#### [WHAT TO WORK ON]
Only the pictures are to be dropped, and the rest of the data should be copied exactly.

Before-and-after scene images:
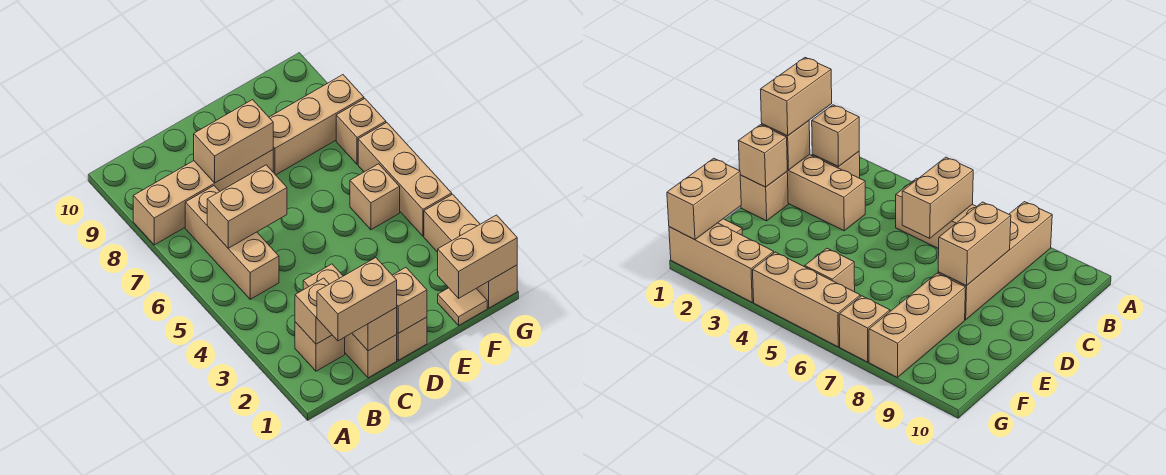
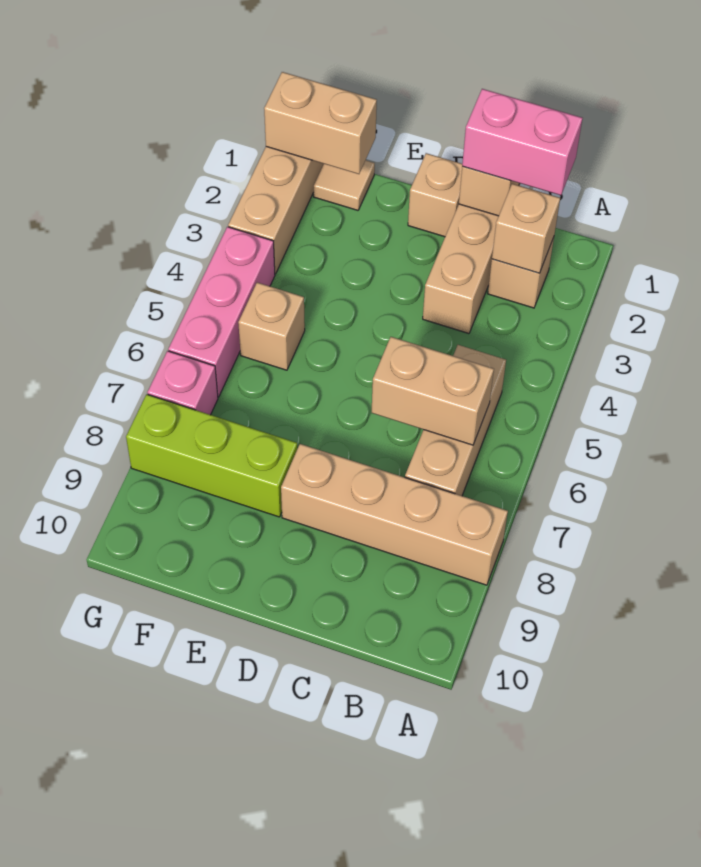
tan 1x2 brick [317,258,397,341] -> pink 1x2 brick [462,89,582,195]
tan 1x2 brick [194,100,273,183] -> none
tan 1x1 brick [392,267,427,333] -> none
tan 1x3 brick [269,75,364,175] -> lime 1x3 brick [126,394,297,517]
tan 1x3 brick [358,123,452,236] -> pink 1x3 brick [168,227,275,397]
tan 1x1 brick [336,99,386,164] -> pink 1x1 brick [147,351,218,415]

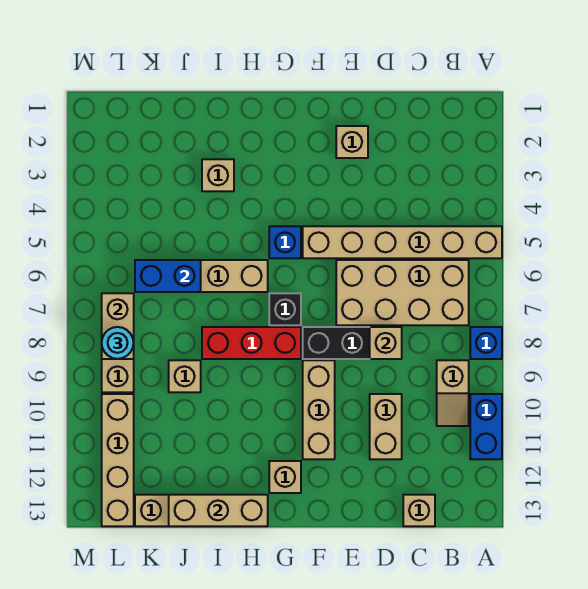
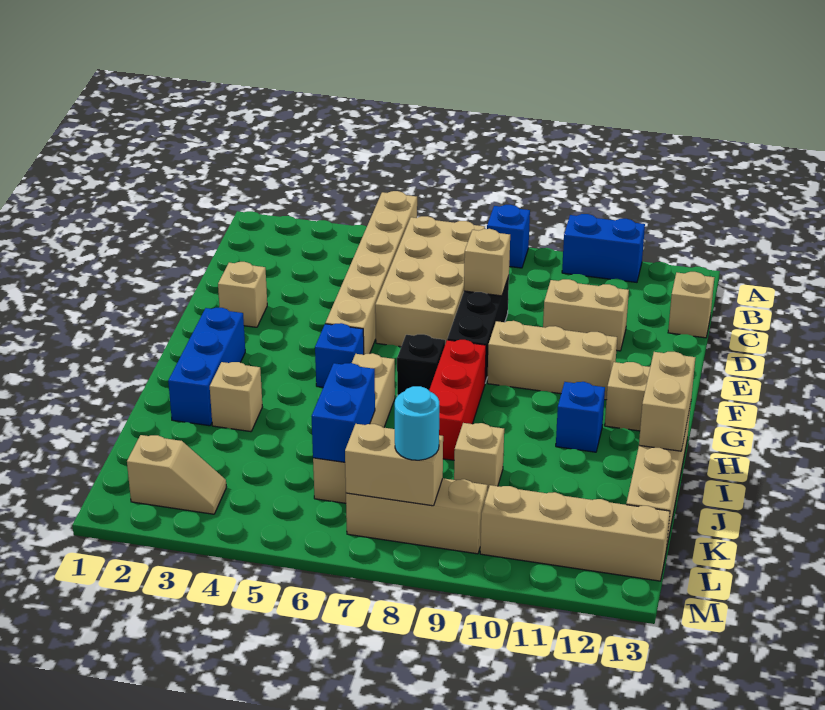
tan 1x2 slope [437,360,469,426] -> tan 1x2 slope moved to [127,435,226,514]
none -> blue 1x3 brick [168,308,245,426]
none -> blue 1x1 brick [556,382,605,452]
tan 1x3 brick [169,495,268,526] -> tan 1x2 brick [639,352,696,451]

#### [OUTPUT OF THE TASK]
tan 1x2 brick [317,258,397,341] -> pink 1x2 brick [462,89,582,195]
tan 1x2 brick [194,100,273,183] -> none
tan 1x1 brick [392,267,427,333] -> none
tan 1x3 brick [269,75,364,175] -> lime 1x3 brick [126,394,297,517]
tan 1x3 brick [358,123,452,236] -> pink 1x3 brick [168,227,275,397]
tan 1x1 brick [336,99,386,164] -> pink 1x1 brick [147,351,218,415]

tan 1x2 slope [437,360,469,426] -> tan 1x2 slope moved to [127,435,226,514]
none -> blue 1x3 brick [168,308,245,426]
none -> blue 1x1 brick [556,382,605,452]
tan 1x3 brick [169,495,268,526] -> tan 1x2 brick [639,352,696,451]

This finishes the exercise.